RECORDS:
^^^^^^^^

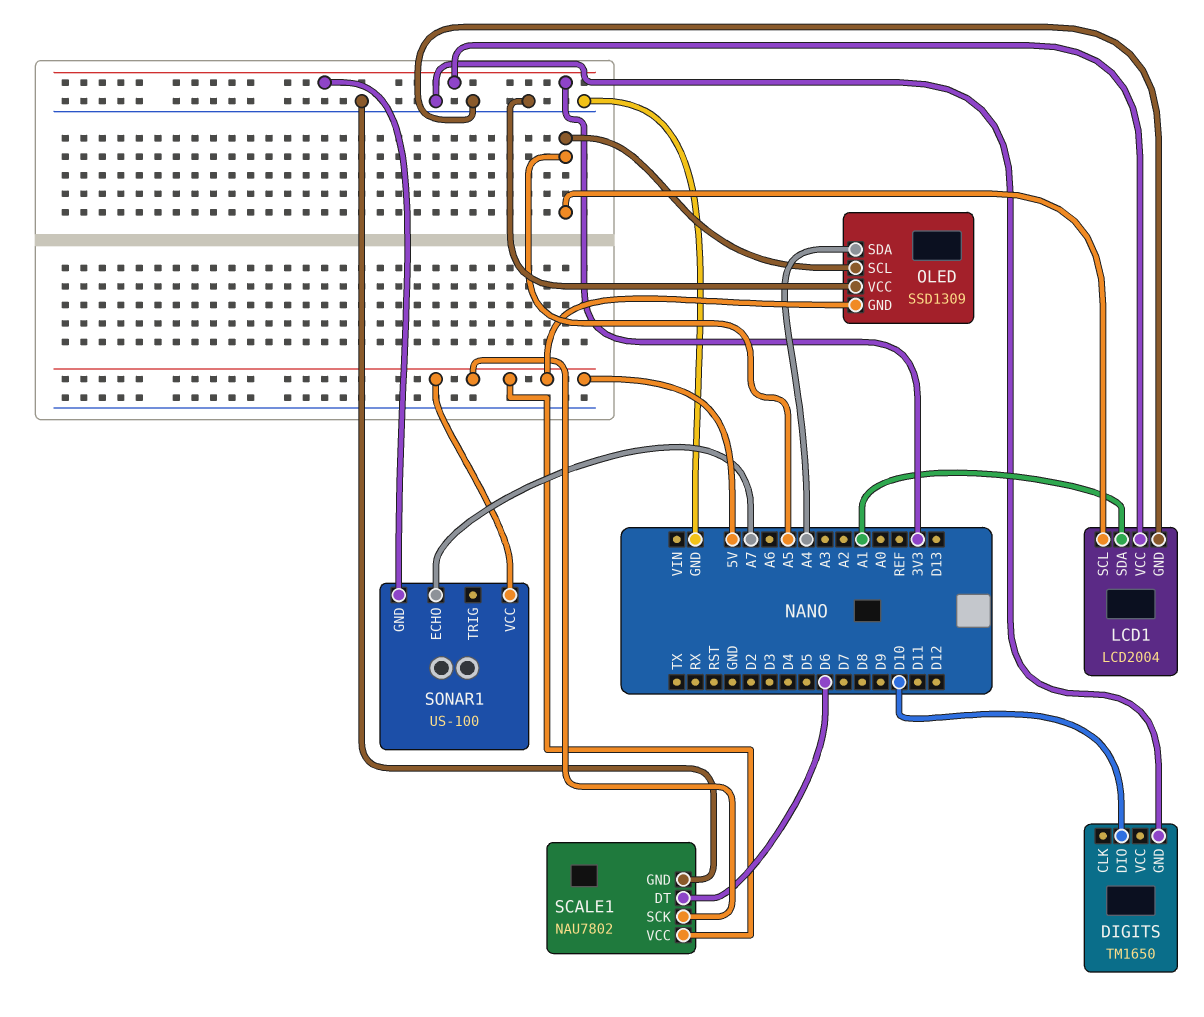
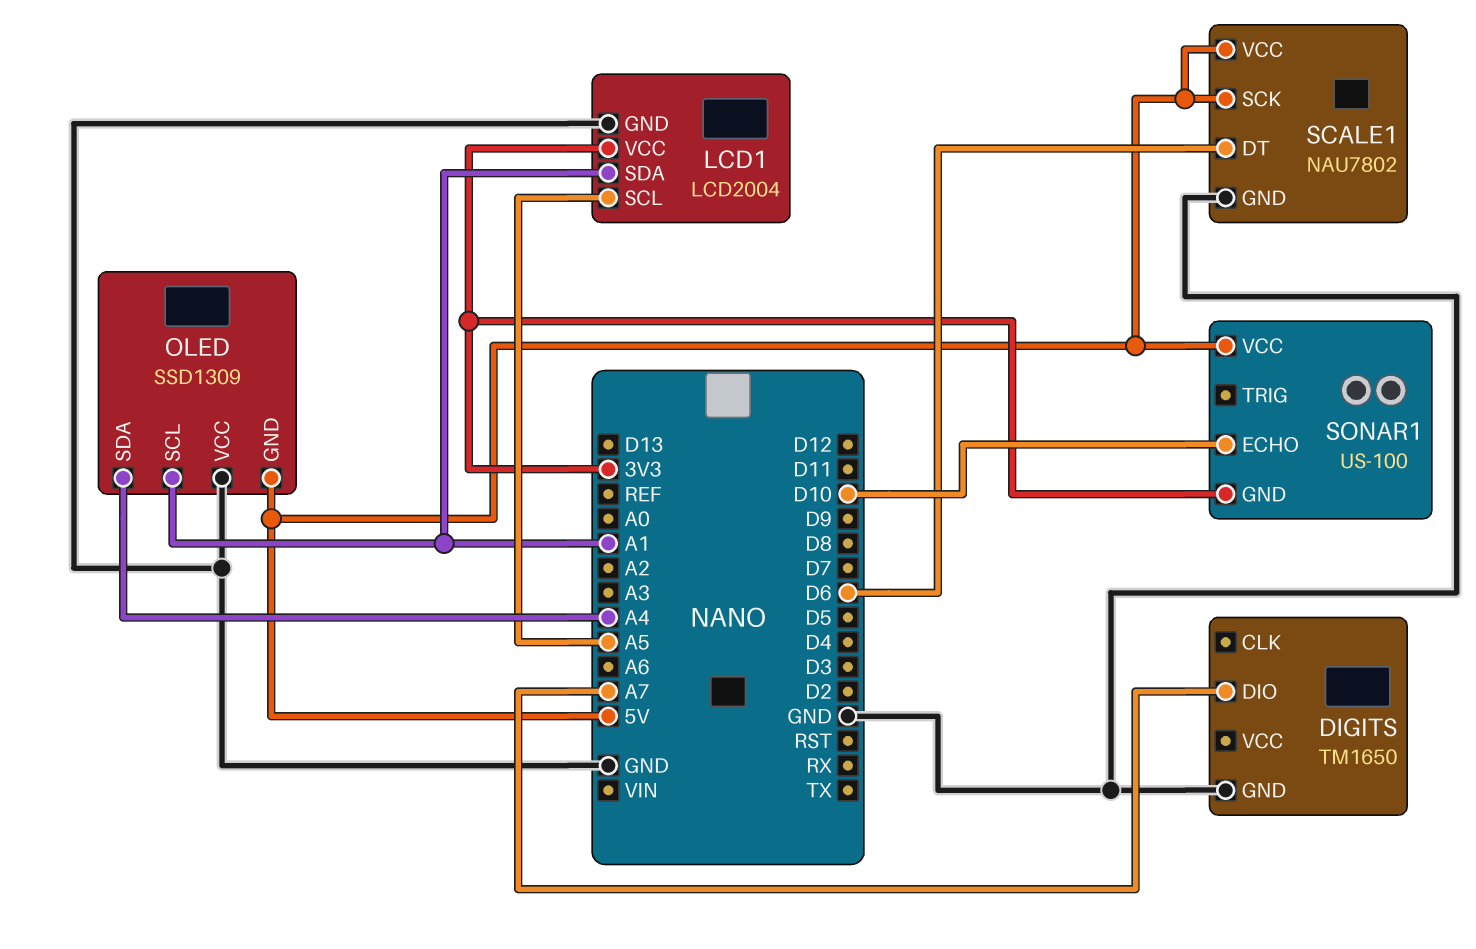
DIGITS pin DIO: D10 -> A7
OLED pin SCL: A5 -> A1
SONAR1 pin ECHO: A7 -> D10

^^^^^^^^

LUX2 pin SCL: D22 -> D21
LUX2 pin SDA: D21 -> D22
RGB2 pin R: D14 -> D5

^^^^^^^^

Lines to set down from above: the line with "DIGITS pin DIO: D10 -> A7", the line with "SONAR1 pin ECHO: A7 -> D10", and every line between, each exactly as written.

DIGITS pin DIO: D10 -> A7
OLED pin SCL: A5 -> A1
SONAR1 pin ECHO: A7 -> D10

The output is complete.